## Material supplied
-- begin --
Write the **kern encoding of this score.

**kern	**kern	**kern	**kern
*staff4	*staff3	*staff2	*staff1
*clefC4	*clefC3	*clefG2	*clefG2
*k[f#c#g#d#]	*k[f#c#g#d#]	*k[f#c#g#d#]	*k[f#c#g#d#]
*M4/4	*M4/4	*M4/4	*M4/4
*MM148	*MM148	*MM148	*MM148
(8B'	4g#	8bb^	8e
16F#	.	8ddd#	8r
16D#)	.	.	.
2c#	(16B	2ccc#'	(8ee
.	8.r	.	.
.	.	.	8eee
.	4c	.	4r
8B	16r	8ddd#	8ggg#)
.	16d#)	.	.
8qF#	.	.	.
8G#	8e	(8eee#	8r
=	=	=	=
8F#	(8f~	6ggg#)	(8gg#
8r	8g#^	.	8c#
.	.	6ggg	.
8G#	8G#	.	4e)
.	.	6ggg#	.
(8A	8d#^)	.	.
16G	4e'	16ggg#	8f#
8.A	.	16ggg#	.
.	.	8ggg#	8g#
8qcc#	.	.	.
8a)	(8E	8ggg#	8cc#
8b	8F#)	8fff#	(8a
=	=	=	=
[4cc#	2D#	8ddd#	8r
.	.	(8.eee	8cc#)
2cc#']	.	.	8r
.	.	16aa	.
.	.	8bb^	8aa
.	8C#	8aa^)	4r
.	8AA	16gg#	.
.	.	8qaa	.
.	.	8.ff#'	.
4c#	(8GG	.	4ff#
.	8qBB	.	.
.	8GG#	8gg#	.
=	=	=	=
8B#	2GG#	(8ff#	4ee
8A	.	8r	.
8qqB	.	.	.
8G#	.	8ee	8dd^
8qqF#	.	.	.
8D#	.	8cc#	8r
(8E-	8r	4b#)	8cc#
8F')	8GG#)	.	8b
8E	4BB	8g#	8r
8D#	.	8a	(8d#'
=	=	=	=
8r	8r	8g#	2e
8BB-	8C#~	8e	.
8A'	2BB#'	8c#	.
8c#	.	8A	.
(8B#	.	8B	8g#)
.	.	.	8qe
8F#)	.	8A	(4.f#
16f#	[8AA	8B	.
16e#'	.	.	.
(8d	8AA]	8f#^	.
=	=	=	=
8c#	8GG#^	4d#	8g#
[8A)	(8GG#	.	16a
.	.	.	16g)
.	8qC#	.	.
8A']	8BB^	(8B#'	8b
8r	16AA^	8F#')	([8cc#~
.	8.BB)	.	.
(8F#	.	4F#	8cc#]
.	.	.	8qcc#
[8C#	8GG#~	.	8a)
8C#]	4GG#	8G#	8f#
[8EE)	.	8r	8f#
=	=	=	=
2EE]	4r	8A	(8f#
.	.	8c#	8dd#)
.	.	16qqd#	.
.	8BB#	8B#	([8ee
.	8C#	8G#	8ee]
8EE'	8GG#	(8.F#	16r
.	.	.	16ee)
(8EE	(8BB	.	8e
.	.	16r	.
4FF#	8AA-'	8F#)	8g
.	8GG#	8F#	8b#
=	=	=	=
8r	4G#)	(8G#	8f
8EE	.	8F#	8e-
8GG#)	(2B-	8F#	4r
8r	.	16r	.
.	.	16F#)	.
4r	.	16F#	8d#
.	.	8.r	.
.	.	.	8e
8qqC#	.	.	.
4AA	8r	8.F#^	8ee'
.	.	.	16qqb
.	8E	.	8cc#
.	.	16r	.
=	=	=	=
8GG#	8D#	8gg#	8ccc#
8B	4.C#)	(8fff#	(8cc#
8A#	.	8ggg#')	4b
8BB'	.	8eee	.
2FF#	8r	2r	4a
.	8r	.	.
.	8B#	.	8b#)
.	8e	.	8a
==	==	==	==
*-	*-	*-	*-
-- end --
How many lines in the records contain the string "kern"? Reply with the number alone.

## Result for this task
2